| WORK TO BE COMPLETED |
Of the material below, only the lines from the line containing "R3: 6.8k (5V, NET14) -> 6.8k (5V, GND)" down to the line containing "R11: 820 (+9V, N011) -> 820 (N005, N011)" belong in the answer, written out exactly.

PROVIDED DATA below:

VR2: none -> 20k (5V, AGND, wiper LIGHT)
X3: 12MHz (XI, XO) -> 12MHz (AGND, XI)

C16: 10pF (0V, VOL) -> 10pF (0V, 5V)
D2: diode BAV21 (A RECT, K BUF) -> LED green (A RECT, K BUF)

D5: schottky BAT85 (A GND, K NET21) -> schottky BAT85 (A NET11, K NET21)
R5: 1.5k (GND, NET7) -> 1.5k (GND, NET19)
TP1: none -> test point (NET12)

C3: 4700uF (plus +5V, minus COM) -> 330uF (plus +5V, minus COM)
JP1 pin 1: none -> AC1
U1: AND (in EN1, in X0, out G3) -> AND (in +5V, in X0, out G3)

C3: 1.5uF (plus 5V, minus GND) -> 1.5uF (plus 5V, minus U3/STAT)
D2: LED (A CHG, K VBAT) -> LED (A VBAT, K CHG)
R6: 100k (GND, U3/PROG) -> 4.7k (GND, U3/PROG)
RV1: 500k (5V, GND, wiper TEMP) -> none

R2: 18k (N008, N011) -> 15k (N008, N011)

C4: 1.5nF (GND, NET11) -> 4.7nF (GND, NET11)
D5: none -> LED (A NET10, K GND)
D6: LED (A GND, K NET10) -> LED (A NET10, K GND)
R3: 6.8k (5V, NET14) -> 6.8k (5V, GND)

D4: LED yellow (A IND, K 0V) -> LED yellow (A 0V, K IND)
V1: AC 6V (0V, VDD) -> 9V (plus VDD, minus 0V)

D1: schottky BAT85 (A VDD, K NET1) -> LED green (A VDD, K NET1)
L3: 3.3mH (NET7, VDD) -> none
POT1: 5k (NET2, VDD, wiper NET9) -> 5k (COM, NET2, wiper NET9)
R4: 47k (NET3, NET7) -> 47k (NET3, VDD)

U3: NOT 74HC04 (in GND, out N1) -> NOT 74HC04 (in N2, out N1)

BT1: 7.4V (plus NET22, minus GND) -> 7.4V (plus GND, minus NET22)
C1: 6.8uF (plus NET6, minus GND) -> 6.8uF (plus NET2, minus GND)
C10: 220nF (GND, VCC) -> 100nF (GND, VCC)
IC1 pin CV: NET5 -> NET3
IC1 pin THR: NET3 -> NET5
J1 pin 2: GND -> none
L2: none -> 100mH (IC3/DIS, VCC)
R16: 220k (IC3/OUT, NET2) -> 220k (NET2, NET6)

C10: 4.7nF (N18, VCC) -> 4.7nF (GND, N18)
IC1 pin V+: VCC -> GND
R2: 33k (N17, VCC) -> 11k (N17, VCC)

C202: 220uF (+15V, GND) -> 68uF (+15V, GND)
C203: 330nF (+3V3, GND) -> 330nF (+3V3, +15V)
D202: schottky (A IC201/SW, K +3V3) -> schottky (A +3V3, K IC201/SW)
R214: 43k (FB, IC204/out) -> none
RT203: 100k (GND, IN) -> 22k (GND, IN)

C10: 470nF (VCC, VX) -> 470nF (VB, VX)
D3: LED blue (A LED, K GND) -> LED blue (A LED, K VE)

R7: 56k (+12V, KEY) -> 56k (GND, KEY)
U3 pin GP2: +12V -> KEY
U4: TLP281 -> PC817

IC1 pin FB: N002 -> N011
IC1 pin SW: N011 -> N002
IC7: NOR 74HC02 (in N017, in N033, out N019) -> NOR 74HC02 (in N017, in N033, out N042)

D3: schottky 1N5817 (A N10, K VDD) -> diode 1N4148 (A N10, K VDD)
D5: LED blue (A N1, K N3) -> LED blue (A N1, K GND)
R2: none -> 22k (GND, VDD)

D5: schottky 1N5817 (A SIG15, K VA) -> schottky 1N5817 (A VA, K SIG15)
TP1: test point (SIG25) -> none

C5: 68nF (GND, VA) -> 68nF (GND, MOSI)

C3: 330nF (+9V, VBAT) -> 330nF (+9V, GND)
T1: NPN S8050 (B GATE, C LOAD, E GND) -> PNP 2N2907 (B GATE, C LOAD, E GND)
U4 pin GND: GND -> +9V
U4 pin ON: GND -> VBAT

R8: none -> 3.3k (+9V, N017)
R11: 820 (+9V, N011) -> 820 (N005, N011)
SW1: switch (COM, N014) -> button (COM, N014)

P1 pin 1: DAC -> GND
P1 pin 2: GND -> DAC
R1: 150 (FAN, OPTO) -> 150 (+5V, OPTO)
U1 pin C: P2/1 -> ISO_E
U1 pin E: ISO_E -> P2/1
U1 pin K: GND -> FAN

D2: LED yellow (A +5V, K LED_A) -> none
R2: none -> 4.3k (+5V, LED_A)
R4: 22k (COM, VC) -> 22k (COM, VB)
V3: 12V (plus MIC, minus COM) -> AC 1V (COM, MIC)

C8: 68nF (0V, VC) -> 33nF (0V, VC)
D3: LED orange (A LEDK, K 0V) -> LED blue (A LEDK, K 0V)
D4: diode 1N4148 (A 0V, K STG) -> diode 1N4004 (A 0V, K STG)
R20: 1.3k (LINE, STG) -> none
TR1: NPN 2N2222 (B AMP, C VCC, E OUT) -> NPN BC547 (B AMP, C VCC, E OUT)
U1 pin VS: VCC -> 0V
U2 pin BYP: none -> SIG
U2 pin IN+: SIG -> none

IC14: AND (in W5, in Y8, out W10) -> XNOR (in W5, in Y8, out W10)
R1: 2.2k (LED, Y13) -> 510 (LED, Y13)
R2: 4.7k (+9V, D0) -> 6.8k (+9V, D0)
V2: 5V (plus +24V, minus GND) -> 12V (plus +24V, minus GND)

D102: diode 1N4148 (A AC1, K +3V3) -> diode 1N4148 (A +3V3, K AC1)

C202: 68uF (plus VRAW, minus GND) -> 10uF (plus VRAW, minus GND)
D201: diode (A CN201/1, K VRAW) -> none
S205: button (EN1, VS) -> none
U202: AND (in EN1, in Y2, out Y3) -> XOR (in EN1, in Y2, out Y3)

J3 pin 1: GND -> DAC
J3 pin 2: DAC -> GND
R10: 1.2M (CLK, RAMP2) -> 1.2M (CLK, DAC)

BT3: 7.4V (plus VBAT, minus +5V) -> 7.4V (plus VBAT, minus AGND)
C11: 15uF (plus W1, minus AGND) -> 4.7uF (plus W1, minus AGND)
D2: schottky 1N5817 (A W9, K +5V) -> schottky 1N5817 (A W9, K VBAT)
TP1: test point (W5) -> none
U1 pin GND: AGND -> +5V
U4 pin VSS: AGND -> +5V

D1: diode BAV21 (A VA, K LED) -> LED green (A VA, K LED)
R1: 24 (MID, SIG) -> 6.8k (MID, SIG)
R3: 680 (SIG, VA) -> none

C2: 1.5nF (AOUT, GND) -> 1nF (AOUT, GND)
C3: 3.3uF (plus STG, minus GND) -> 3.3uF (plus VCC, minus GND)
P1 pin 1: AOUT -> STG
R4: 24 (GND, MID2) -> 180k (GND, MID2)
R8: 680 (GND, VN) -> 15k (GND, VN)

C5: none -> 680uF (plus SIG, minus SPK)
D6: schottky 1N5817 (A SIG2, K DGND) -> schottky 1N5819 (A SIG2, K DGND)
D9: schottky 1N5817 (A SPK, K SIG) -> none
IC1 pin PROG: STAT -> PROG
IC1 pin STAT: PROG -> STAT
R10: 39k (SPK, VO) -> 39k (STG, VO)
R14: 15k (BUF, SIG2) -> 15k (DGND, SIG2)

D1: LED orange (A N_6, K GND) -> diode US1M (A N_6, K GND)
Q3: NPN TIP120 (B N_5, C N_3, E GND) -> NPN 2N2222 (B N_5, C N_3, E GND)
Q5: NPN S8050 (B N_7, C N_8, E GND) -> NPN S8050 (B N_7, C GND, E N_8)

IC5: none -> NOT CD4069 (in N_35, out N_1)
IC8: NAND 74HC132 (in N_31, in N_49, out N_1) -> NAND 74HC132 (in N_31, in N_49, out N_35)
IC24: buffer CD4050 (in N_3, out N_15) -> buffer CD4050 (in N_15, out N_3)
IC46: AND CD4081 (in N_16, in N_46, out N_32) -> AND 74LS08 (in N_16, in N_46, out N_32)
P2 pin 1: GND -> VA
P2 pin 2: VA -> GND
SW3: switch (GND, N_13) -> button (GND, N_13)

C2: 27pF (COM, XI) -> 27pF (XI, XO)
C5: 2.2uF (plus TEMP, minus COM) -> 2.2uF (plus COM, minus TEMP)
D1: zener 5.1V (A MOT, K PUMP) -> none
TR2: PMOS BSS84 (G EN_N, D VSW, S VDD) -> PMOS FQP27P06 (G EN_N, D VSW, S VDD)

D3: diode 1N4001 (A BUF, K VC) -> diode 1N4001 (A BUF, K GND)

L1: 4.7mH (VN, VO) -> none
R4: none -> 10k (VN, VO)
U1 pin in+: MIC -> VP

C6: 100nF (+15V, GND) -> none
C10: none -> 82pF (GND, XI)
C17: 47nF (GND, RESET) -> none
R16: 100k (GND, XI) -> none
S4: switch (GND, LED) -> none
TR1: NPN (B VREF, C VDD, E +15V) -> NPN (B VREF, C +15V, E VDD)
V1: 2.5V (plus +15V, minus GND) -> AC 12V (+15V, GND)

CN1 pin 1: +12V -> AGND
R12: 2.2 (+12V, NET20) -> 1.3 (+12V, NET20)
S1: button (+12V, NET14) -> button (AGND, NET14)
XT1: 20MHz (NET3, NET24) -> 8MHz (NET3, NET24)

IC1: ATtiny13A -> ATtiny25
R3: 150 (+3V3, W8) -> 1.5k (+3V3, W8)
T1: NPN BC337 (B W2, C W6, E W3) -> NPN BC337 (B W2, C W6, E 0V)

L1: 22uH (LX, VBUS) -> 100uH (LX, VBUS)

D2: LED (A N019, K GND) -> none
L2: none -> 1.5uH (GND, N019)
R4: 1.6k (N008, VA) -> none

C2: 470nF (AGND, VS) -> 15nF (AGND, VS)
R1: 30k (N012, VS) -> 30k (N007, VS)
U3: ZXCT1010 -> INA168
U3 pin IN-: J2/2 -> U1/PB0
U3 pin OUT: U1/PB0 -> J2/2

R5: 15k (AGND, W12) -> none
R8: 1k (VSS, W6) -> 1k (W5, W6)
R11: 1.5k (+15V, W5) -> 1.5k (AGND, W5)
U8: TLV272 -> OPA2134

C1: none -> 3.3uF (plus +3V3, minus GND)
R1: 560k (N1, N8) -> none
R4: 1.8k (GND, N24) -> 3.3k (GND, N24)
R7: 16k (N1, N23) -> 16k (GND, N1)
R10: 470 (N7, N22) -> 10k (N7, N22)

End of PROVIDED DATA.

| RESPONSE AREA |
R3: 6.8k (5V, NET14) -> 6.8k (5V, GND)

D4: LED yellow (A IND, K 0V) -> LED yellow (A 0V, K IND)
V1: AC 6V (0V, VDD) -> 9V (plus VDD, minus 0V)

D1: schottky BAT85 (A VDD, K NET1) -> LED green (A VDD, K NET1)
L3: 3.3mH (NET7, VDD) -> none
POT1: 5k (NET2, VDD, wiper NET9) -> 5k (COM, NET2, wiper NET9)
R4: 47k (NET3, NET7) -> 47k (NET3, VDD)

U3: NOT 74HC04 (in GND, out N1) -> NOT 74HC04 (in N2, out N1)

BT1: 7.4V (plus NET22, minus GND) -> 7.4V (plus GND, minus NET22)
C1: 6.8uF (plus NET6, minus GND) -> 6.8uF (plus NET2, minus GND)
C10: 220nF (GND, VCC) -> 100nF (GND, VCC)
IC1 pin CV: NET5 -> NET3
IC1 pin THR: NET3 -> NET5
J1 pin 2: GND -> none
L2: none -> 100mH (IC3/DIS, VCC)
R16: 220k (IC3/OUT, NET2) -> 220k (NET2, NET6)

C10: 4.7nF (N18, VCC) -> 4.7nF (GND, N18)
IC1 pin V+: VCC -> GND
R2: 33k (N17, VCC) -> 11k (N17, VCC)

C202: 220uF (+15V, GND) -> 68uF (+15V, GND)
C203: 330nF (+3V3, GND) -> 330nF (+3V3, +15V)
D202: schottky (A IC201/SW, K +3V3) -> schottky (A +3V3, K IC201/SW)
R214: 43k (FB, IC204/out) -> none
RT203: 100k (GND, IN) -> 22k (GND, IN)

C10: 470nF (VCC, VX) -> 470nF (VB, VX)
D3: LED blue (A LED, K GND) -> LED blue (A LED, K VE)

R7: 56k (+12V, KEY) -> 56k (GND, KEY)
U3 pin GP2: +12V -> KEY
U4: TLP281 -> PC817

IC1 pin FB: N002 -> N011
IC1 pin SW: N011 -> N002
IC7: NOR 74HC02 (in N017, in N033, out N019) -> NOR 74HC02 (in N017, in N033, out N042)

D3: schottky 1N5817 (A N10, K VDD) -> diode 1N4148 (A N10, K VDD)
D5: LED blue (A N1, K N3) -> LED blue (A N1, K GND)
R2: none -> 22k (GND, VDD)

D5: schottky 1N5817 (A SIG15, K VA) -> schottky 1N5817 (A VA, K SIG15)
TP1: test point (SIG25) -> none

C5: 68nF (GND, VA) -> 68nF (GND, MOSI)

C3: 330nF (+9V, VBAT) -> 330nF (+9V, GND)
T1: NPN S8050 (B GATE, C LOAD, E GND) -> PNP 2N2907 (B GATE, C LOAD, E GND)
U4 pin GND: GND -> +9V
U4 pin ON: GND -> VBAT

R8: none -> 3.3k (+9V, N017)
R11: 820 (+9V, N011) -> 820 (N005, N011)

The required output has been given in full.